▶ Exercise goal: Starting at the line with "green rectangle: (67, 122)" and ending at the line with "red circle: (189, 71) -> (116, 91), moved", print exactly the lines of the entries below. Pictures do not belong in the copy.

▶ Exercise data:
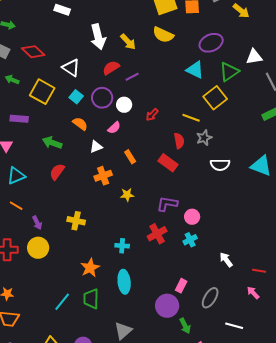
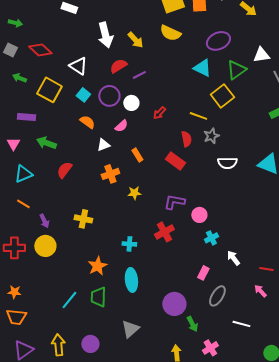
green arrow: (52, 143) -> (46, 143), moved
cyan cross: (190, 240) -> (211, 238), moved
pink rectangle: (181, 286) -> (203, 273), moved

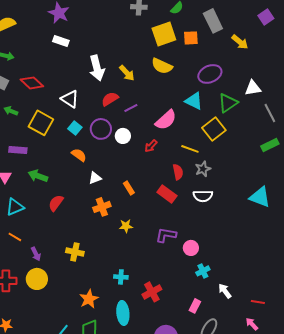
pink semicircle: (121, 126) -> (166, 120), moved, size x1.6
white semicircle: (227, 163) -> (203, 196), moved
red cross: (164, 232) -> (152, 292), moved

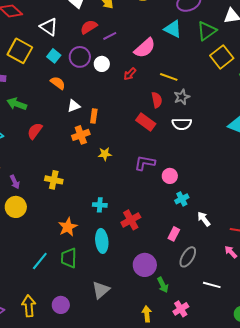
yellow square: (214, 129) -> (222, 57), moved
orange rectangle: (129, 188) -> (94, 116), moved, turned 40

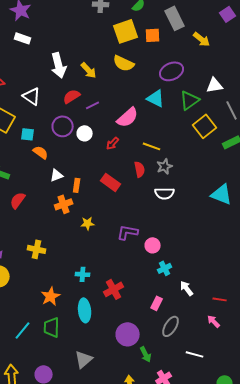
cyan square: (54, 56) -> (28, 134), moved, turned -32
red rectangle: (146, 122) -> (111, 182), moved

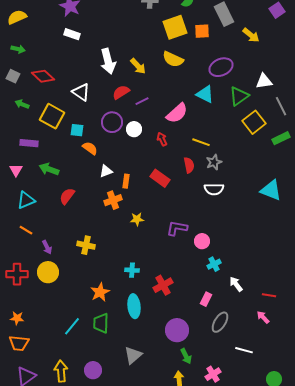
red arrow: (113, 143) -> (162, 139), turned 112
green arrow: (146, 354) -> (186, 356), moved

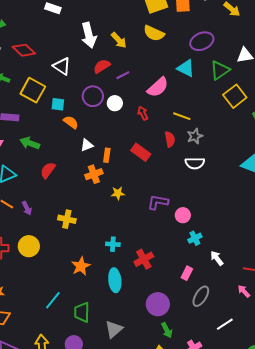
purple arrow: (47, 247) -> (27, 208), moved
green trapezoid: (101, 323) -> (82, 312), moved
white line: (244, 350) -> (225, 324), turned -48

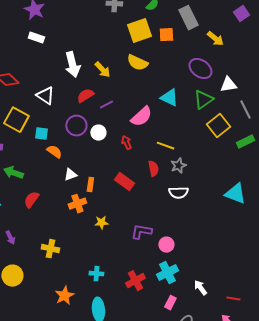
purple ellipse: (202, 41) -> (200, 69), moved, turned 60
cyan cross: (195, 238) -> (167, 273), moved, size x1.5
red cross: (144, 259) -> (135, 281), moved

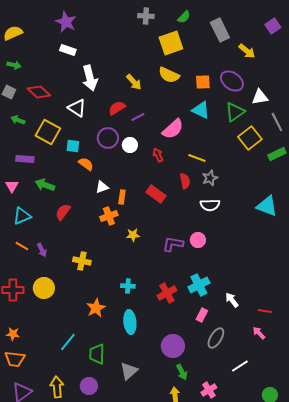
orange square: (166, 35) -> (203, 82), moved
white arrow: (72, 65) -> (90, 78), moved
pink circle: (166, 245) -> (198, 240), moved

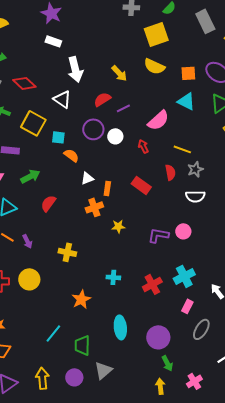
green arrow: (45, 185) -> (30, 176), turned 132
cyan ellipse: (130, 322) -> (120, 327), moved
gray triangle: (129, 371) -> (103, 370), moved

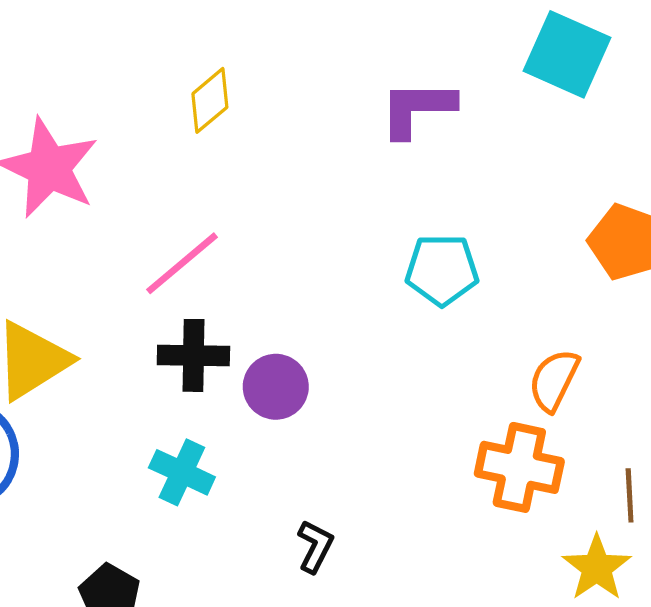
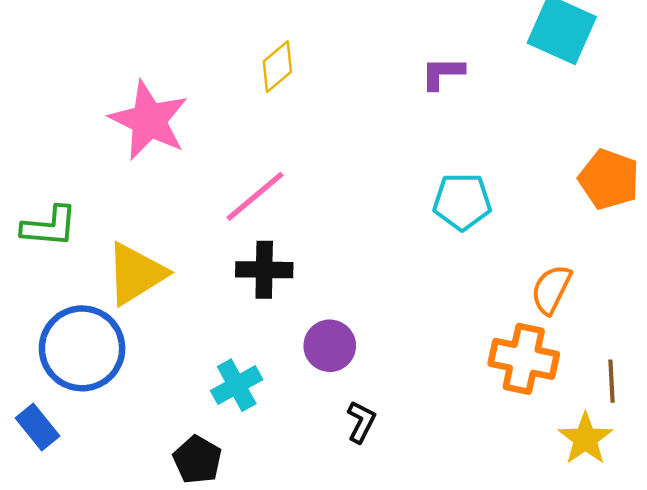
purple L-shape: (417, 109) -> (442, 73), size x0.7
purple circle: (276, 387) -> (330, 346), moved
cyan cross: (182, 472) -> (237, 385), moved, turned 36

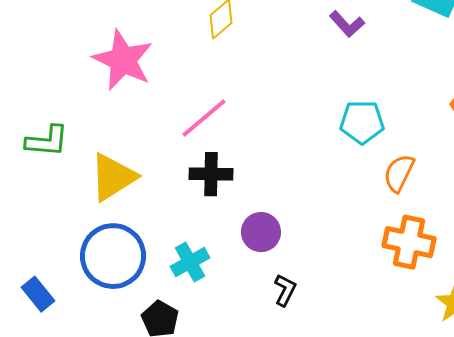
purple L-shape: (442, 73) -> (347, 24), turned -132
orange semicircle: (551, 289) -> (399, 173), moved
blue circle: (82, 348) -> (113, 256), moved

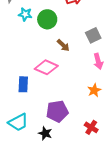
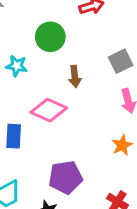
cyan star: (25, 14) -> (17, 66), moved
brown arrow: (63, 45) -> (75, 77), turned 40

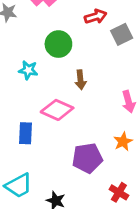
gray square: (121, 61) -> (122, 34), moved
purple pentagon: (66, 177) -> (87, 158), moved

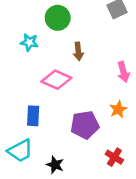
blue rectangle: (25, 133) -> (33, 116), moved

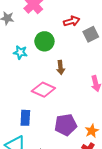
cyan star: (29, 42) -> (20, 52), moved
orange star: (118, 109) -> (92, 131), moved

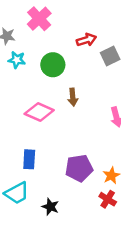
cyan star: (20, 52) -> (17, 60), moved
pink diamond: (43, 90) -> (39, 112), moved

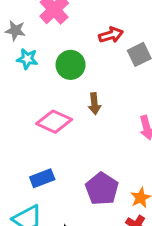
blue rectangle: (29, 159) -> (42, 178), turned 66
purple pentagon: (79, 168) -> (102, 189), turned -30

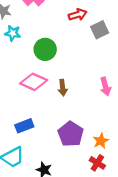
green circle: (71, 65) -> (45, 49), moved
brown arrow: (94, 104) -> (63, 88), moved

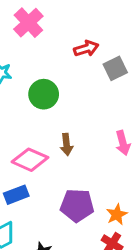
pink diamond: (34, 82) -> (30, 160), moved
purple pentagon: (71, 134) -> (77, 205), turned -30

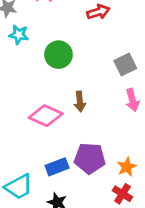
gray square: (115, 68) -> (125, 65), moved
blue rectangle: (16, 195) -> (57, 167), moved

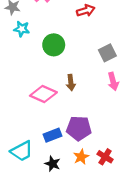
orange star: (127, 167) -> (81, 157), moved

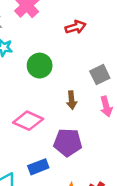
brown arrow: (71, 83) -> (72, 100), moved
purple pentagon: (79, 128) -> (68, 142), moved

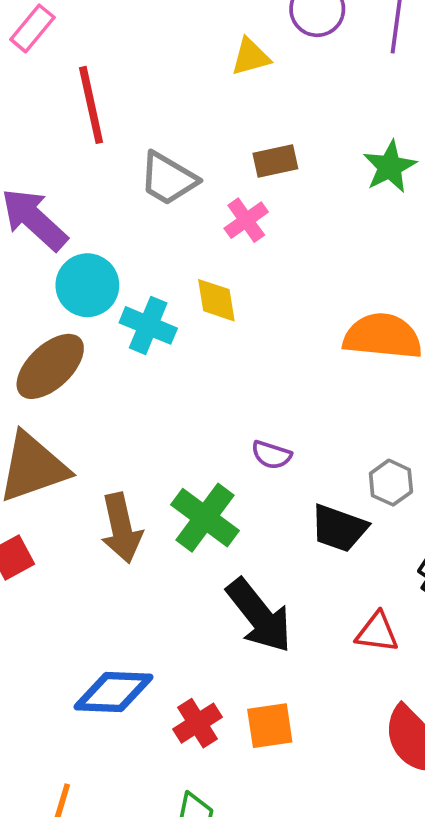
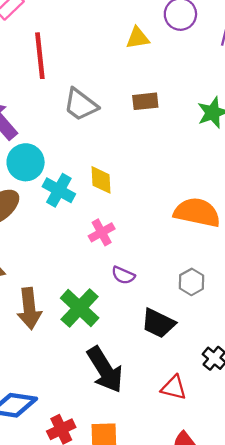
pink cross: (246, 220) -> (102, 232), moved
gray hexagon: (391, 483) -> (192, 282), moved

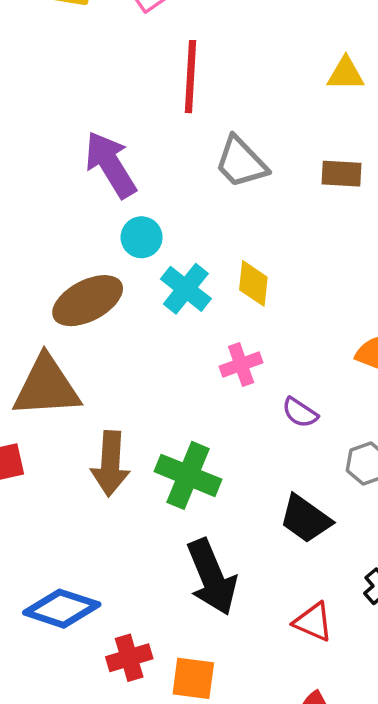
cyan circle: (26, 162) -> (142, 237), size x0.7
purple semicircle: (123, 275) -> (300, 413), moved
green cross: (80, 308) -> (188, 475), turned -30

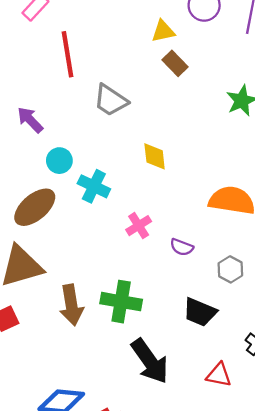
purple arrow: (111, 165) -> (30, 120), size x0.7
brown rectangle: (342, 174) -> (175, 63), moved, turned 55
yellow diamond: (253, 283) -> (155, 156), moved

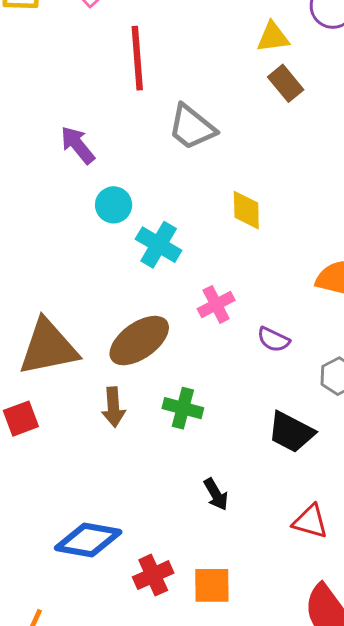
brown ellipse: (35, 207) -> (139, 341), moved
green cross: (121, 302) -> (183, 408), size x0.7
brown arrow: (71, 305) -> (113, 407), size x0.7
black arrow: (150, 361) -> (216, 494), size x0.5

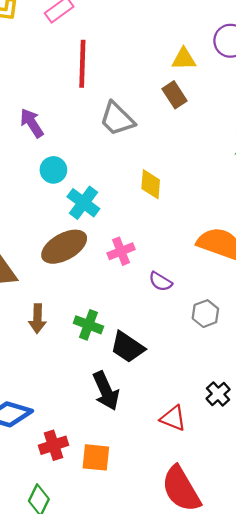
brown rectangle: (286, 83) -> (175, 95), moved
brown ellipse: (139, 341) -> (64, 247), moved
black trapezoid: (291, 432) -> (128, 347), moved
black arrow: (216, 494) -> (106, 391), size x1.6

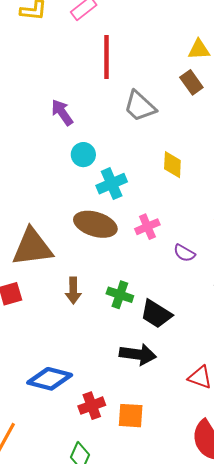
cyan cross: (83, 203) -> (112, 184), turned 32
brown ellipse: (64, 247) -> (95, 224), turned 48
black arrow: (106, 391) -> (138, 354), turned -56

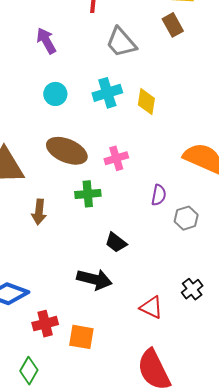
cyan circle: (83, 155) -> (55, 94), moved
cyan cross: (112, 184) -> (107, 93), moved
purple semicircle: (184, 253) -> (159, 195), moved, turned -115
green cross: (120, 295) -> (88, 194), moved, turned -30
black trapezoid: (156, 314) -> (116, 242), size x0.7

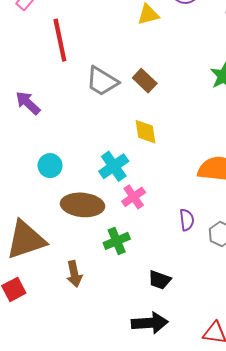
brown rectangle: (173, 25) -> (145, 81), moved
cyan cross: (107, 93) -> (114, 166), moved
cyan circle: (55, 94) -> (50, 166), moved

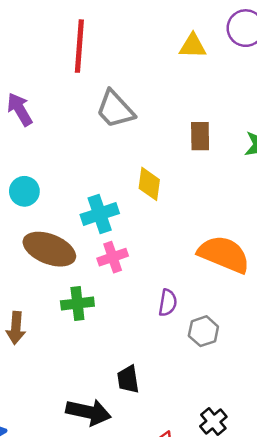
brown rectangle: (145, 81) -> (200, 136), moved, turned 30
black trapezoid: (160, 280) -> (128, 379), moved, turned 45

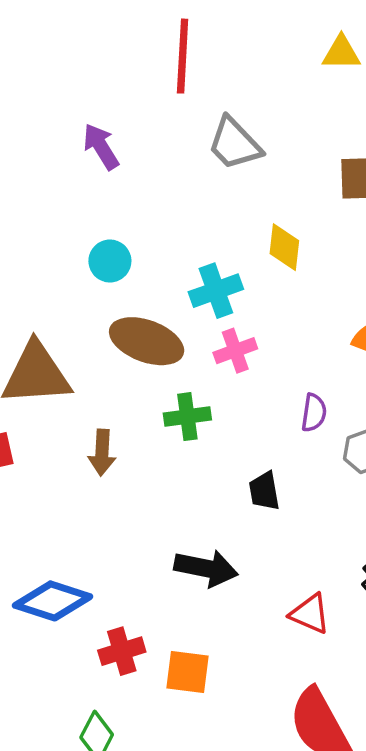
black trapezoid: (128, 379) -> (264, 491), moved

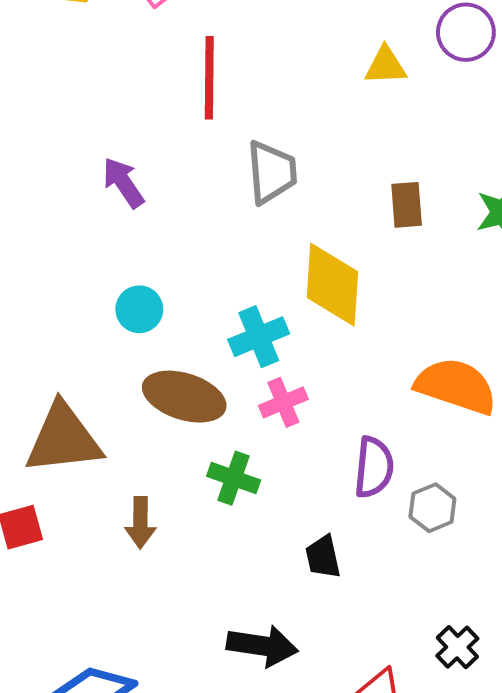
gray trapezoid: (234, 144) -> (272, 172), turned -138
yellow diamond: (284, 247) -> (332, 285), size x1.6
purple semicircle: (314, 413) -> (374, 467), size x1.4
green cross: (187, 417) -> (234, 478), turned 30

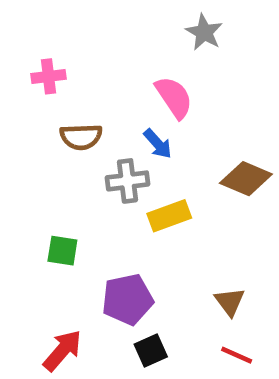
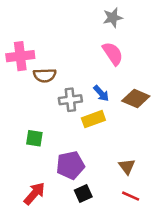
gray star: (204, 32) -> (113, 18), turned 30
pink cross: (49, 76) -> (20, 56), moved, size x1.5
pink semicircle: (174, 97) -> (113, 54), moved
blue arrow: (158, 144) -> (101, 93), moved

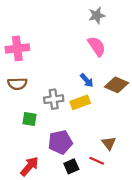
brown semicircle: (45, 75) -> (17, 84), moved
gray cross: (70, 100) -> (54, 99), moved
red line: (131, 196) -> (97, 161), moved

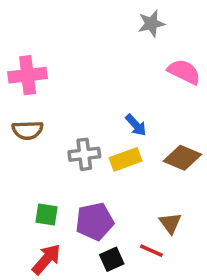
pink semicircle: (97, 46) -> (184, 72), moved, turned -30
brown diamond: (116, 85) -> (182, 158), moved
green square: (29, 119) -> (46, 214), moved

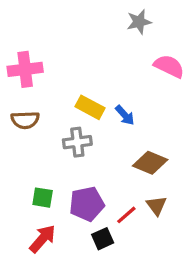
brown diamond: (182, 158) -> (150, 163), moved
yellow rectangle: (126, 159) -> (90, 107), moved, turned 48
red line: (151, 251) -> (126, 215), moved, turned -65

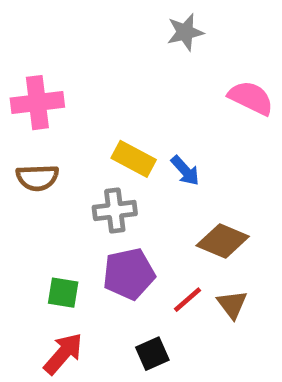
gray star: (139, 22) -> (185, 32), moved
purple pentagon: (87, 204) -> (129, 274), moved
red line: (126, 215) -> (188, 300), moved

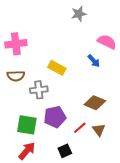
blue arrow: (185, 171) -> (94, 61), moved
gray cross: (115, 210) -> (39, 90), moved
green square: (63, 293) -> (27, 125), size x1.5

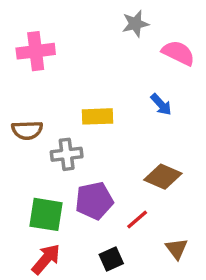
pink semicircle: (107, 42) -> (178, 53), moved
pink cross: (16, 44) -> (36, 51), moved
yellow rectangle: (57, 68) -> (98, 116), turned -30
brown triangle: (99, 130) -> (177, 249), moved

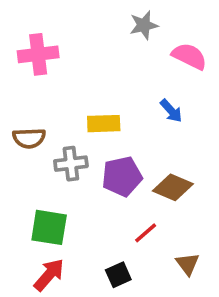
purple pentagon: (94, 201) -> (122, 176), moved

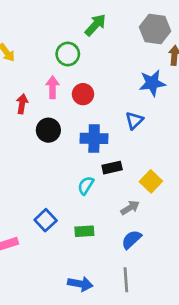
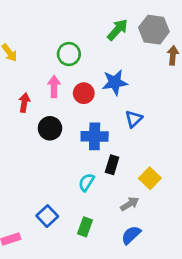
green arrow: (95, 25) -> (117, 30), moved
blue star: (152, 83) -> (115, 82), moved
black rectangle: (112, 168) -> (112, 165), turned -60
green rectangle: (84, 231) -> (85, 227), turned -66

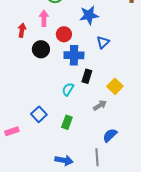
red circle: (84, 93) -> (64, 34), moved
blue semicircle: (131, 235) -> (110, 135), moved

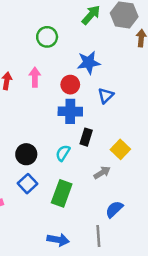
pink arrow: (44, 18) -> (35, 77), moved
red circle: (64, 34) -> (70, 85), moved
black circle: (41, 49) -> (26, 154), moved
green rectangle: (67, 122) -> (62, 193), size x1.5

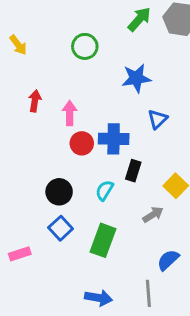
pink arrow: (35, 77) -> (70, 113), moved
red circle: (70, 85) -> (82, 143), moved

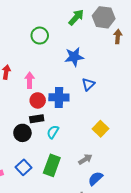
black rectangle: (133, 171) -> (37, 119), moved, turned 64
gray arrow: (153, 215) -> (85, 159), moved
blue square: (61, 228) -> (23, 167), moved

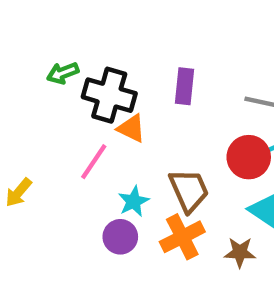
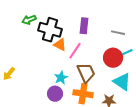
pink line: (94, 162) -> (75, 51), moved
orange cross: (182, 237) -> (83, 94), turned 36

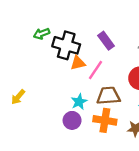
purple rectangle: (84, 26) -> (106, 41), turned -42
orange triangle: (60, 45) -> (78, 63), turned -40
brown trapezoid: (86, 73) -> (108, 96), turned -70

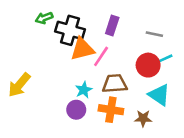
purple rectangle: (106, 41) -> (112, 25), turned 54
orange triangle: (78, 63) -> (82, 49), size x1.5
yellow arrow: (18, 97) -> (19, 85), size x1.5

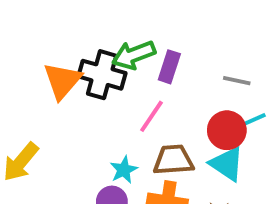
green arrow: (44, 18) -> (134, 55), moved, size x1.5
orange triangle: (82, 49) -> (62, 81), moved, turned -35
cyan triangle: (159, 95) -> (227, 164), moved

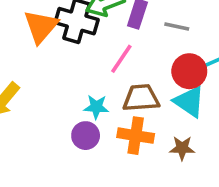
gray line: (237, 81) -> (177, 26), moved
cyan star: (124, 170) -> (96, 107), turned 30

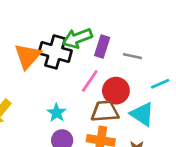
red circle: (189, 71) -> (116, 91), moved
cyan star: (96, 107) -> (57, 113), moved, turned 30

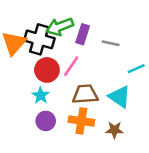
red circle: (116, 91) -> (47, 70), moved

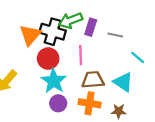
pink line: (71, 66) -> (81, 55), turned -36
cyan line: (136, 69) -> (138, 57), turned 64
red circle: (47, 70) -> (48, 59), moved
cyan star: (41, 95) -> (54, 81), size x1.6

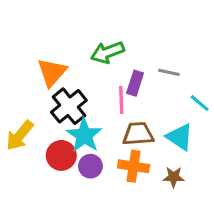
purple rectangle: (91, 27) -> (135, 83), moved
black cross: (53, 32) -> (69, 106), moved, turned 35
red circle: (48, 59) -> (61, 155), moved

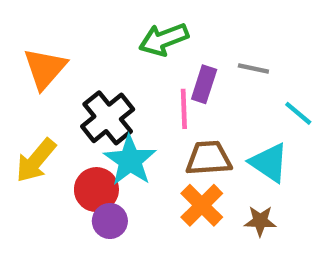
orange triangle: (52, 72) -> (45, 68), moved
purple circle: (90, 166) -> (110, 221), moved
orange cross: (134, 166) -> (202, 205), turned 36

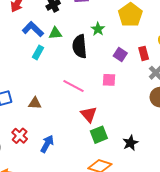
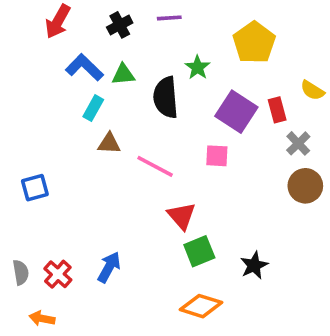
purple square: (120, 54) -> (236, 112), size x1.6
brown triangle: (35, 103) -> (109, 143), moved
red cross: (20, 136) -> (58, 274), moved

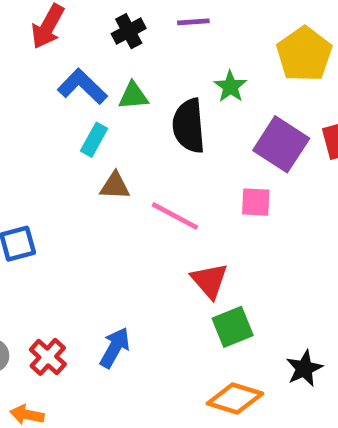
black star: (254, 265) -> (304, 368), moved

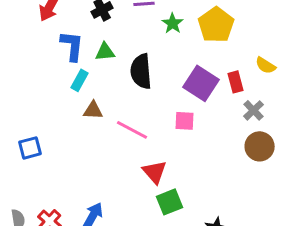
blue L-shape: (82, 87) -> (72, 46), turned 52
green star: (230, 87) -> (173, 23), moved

▶ Written response:
green rectangle: (67, 122) -> (62, 193), size x1.5

pink arrow: (35, 77) -> (70, 113), moved
red circle: (70, 85) -> (82, 143), moved

black rectangle: (133, 171) -> (37, 119), moved, turned 64
gray arrow: (153, 215) -> (85, 159), moved
blue square: (61, 228) -> (23, 167), moved

pink line: (94, 162) -> (75, 51), moved
orange cross: (182, 237) -> (83, 94), turned 36

purple rectangle: (84, 26) -> (106, 41), turned -42
orange triangle: (60, 45) -> (78, 63), turned -40
brown trapezoid: (86, 73) -> (108, 96), turned -70

purple rectangle: (106, 41) -> (112, 25), turned 54
orange triangle: (78, 63) -> (82, 49), size x1.5
yellow arrow: (18, 97) -> (19, 85), size x1.5

green arrow: (44, 18) -> (134, 55), moved, size x1.5
orange triangle: (82, 49) -> (62, 81), moved, turned -35
cyan triangle: (159, 95) -> (227, 164), moved

gray line: (237, 81) -> (177, 26), moved
cyan star: (124, 170) -> (96, 107), turned 30

red circle: (189, 71) -> (116, 91), moved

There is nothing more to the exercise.